**Exercise details**
Leaving out the pictures, please reproduce exactly and only the lines from the one that contains "R8: none -> 68k (AGND, SIG1)" through the last line below.

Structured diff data
---

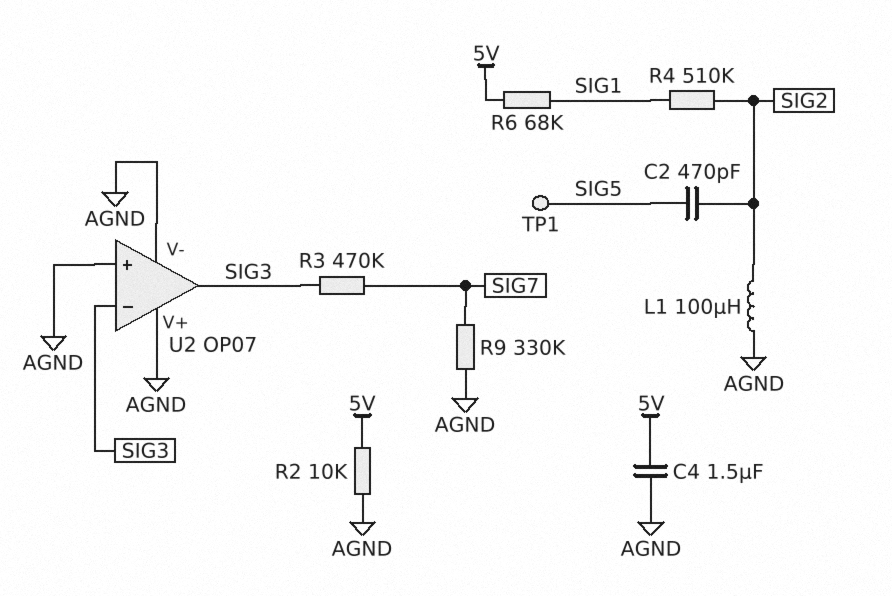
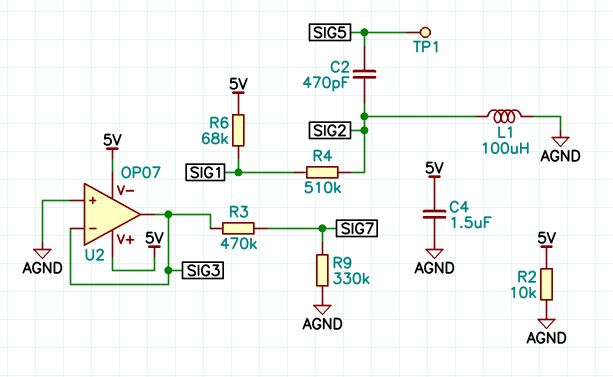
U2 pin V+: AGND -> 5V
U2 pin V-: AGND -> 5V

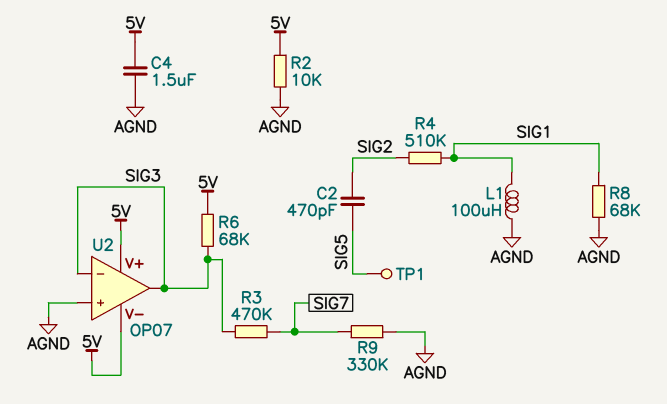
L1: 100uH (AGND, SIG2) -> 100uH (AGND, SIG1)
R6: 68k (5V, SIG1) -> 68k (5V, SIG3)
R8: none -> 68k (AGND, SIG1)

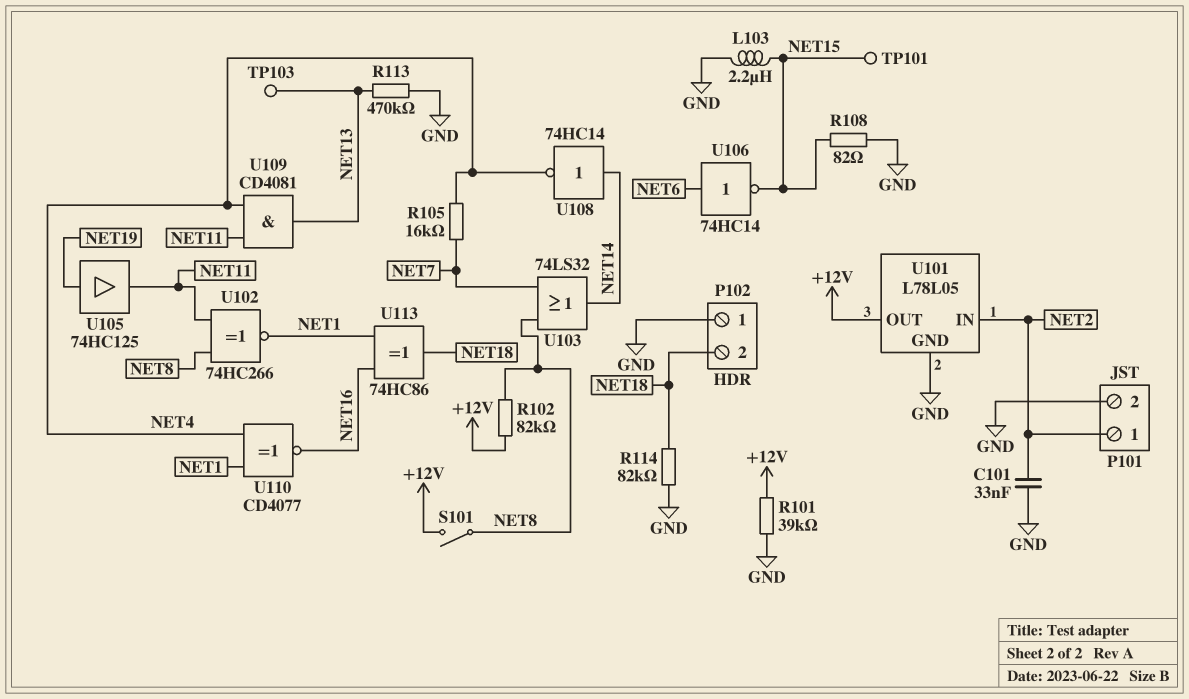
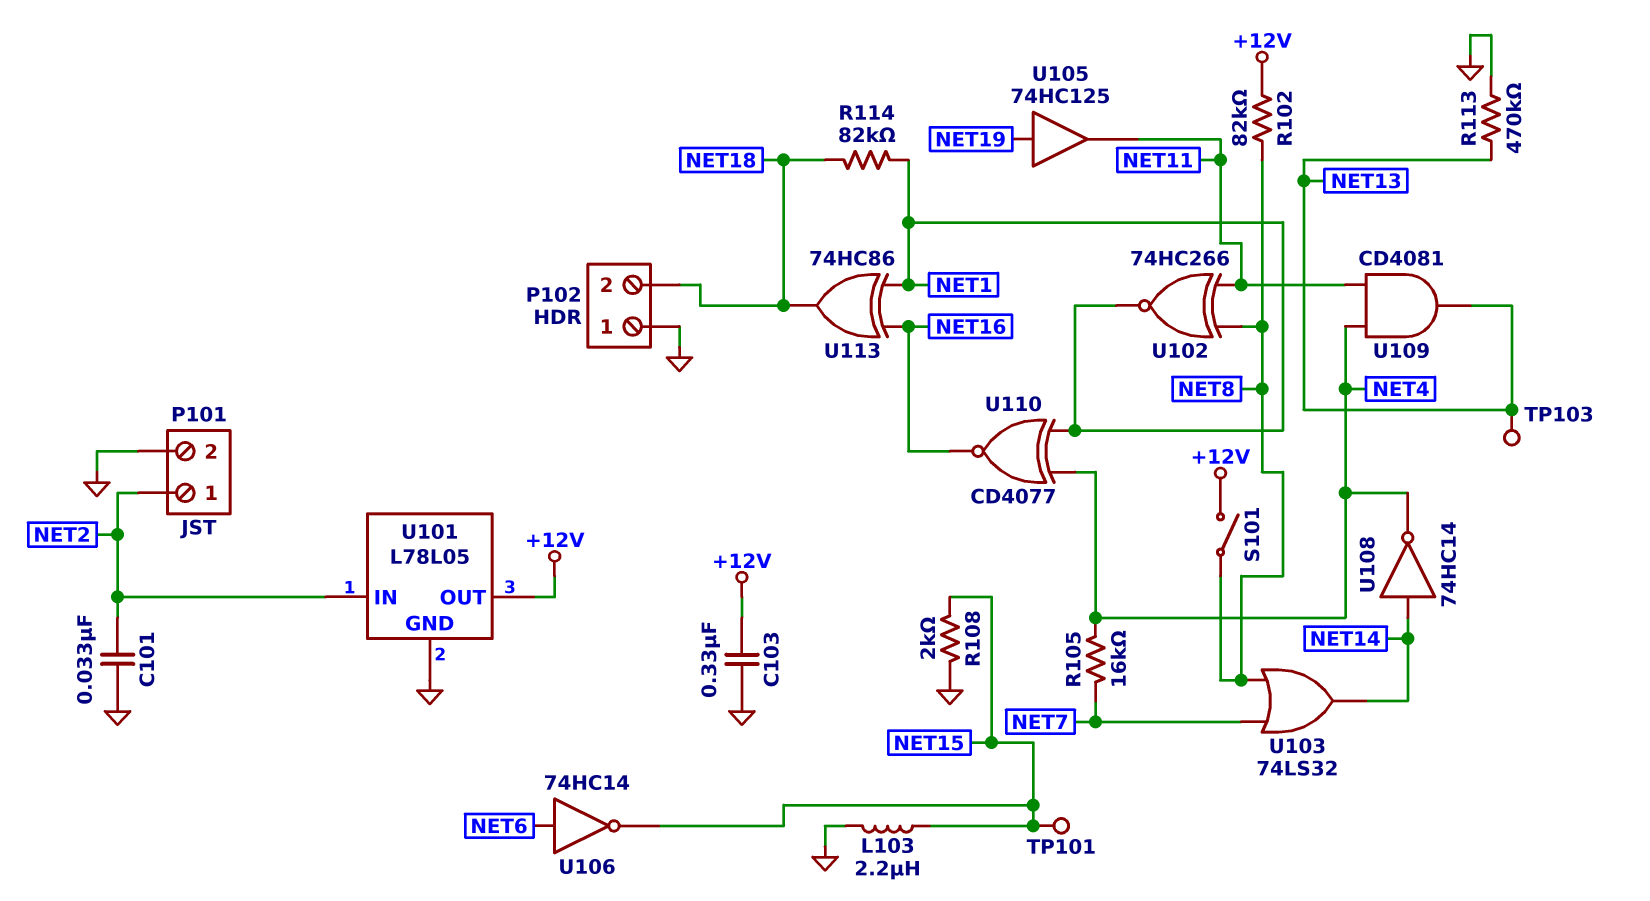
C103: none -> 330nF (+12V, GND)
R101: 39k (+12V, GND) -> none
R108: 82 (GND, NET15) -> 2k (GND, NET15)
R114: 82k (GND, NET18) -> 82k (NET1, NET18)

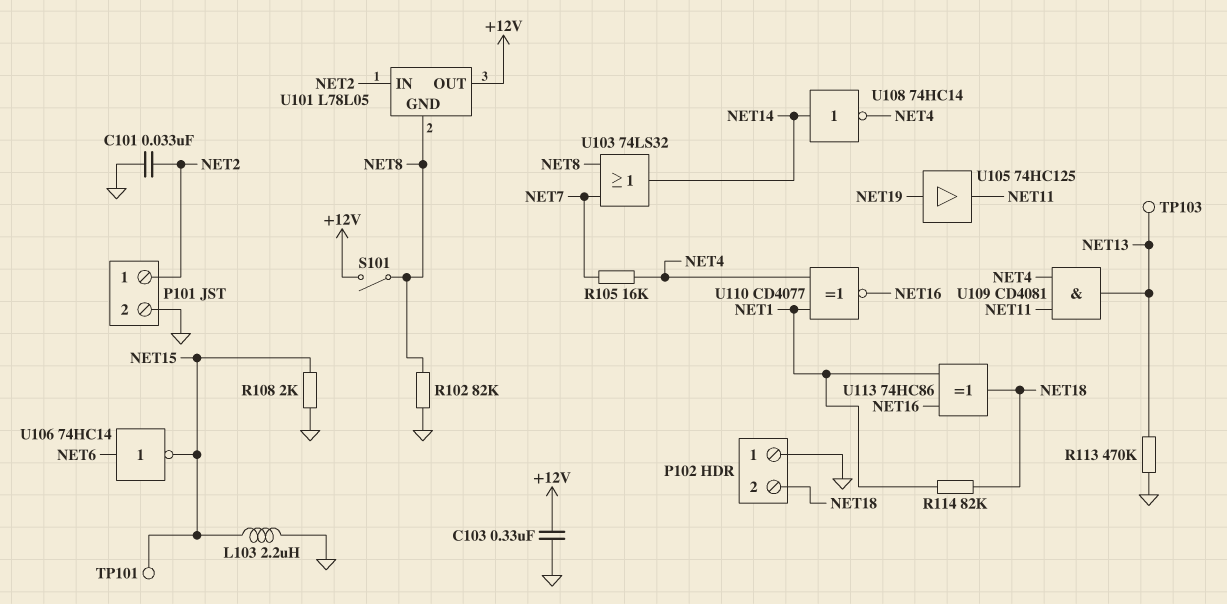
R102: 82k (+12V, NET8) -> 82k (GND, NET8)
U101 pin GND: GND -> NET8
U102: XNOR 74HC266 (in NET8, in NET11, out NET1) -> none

---

**Result**
R8: none -> 68k (AGND, SIG1)

C103: none -> 330nF (+12V, GND)
R101: 39k (+12V, GND) -> none
R108: 82 (GND, NET15) -> 2k (GND, NET15)
R114: 82k (GND, NET18) -> 82k (NET1, NET18)

R102: 82k (+12V, NET8) -> 82k (GND, NET8)
U101 pin GND: GND -> NET8
U102: XNOR 74HC266 (in NET8, in NET11, out NET1) -> none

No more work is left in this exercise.